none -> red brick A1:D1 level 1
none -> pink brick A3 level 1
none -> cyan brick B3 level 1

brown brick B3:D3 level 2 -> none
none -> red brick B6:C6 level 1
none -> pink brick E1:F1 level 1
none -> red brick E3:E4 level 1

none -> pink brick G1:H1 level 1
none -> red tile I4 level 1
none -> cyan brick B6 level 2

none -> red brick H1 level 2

━━━━━━━━

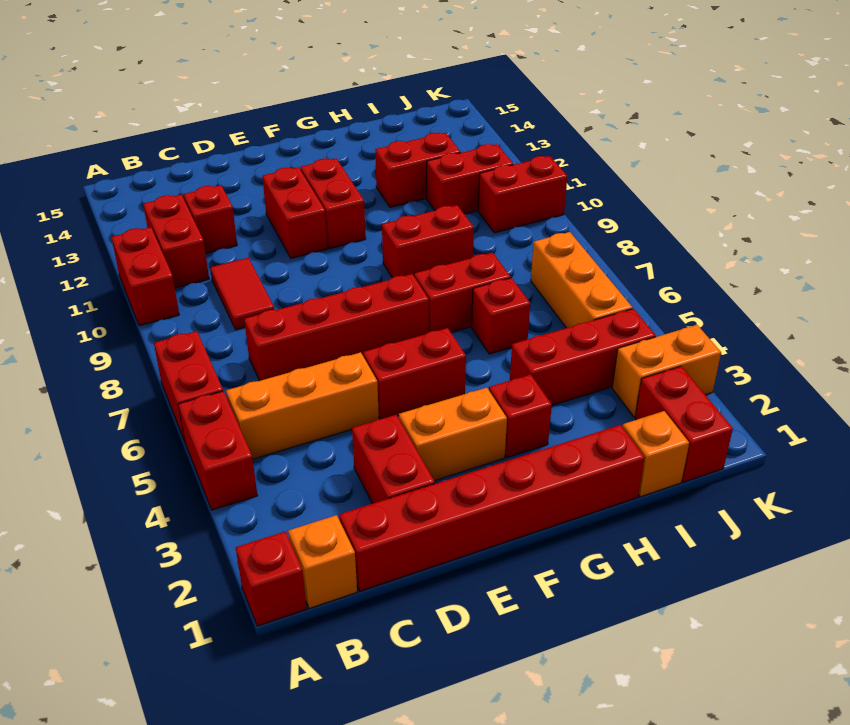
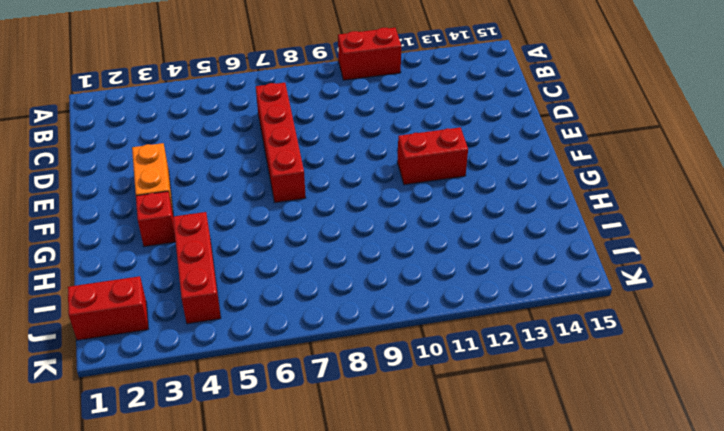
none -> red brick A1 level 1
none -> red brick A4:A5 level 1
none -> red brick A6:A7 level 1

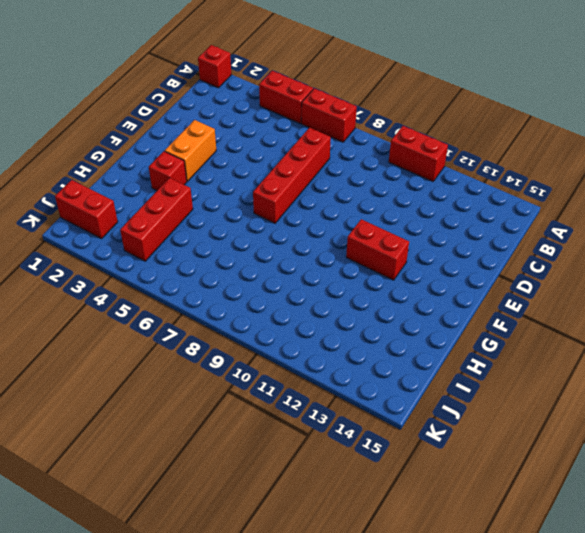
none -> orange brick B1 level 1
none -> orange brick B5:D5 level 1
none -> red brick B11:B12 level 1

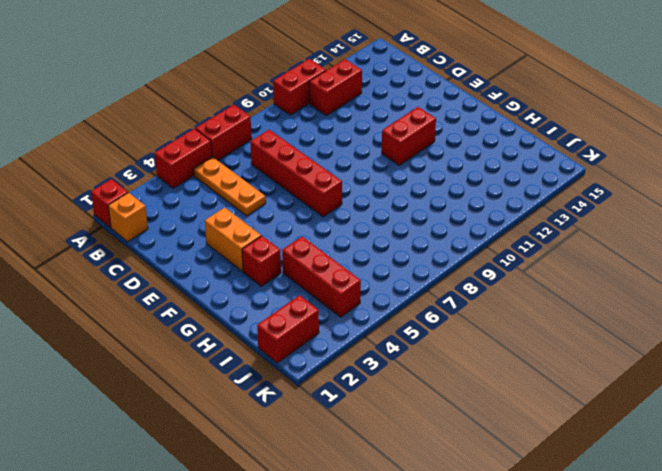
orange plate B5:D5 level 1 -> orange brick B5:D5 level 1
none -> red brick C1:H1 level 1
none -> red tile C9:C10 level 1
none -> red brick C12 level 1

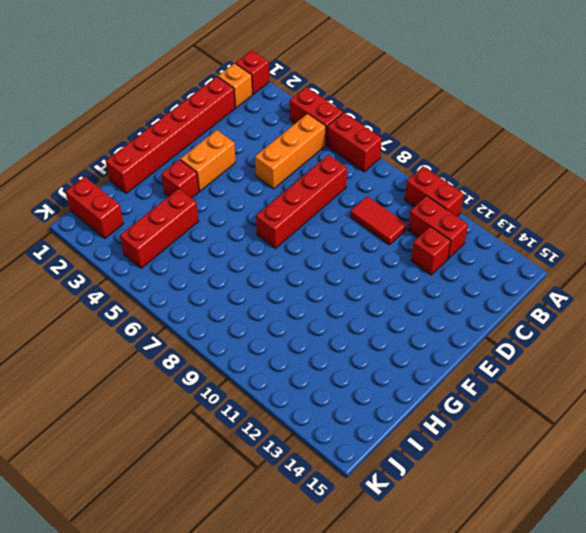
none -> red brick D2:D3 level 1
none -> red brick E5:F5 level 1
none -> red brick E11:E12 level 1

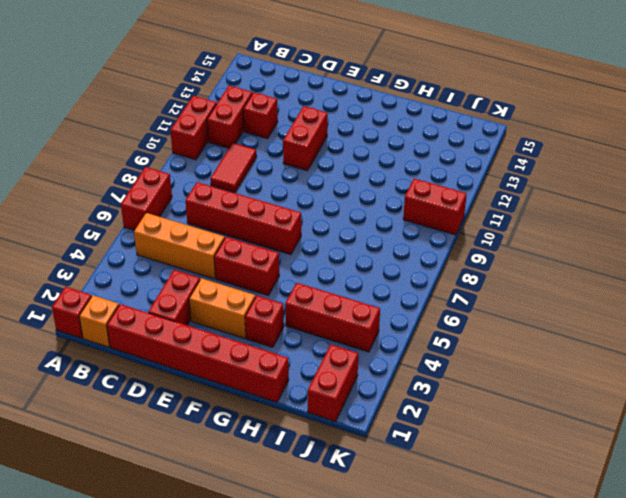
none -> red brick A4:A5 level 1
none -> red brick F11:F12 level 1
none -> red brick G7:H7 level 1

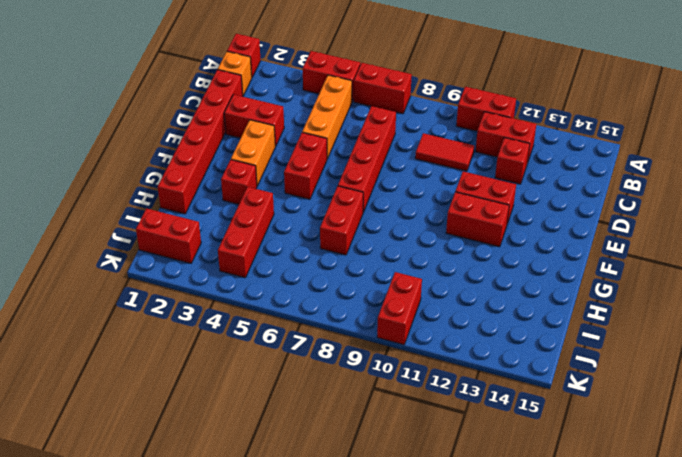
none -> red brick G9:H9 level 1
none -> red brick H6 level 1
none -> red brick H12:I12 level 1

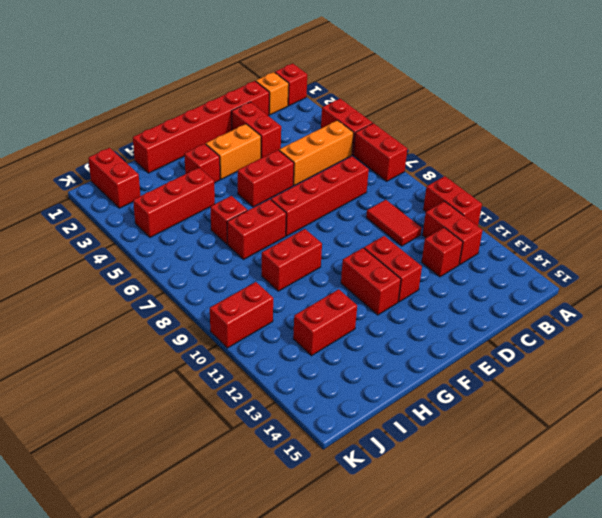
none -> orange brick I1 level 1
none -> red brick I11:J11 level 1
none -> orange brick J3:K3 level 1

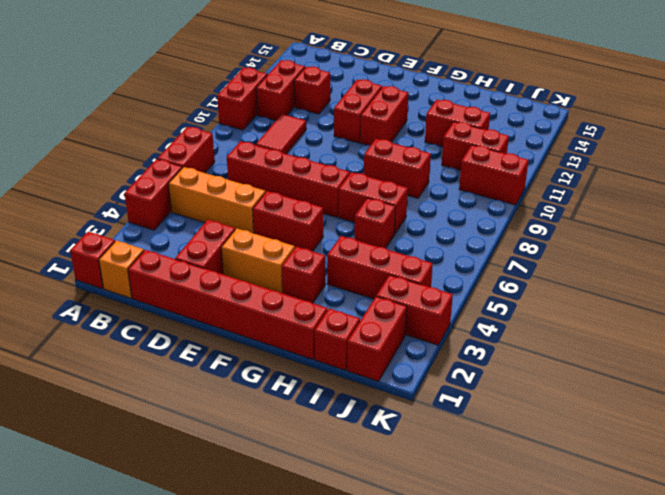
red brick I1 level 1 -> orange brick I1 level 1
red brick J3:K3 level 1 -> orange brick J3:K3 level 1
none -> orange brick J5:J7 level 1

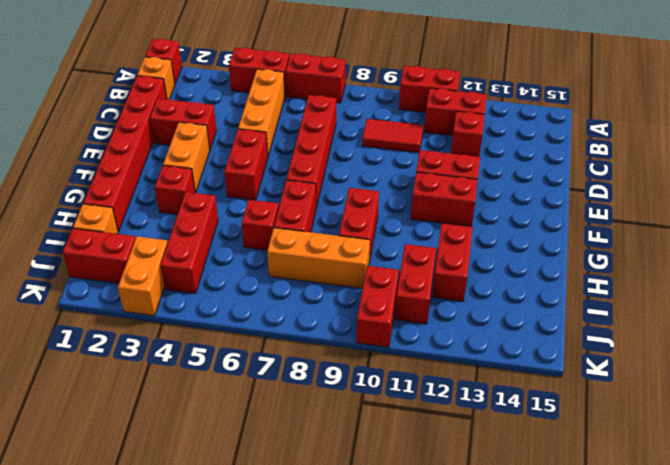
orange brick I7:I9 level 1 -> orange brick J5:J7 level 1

━━━━━━━━

* _ACTIVITY_
Go through the listing above and list every line that has the word "orange".

* _RESULT OF THIS EXERCISE_
none -> orange brick B1 level 1
none -> orange brick B5:D5 level 1
orange plate B5:D5 level 1 -> orange brick B5:D5 level 1
none -> orange brick I1 level 1
none -> orange brick J3:K3 level 1
red brick I1 level 1 -> orange brick I1 level 1
red brick J3:K3 level 1 -> orange brick J3:K3 level 1
none -> orange brick J5:J7 level 1
orange brick I7:I9 level 1 -> orange brick J5:J7 level 1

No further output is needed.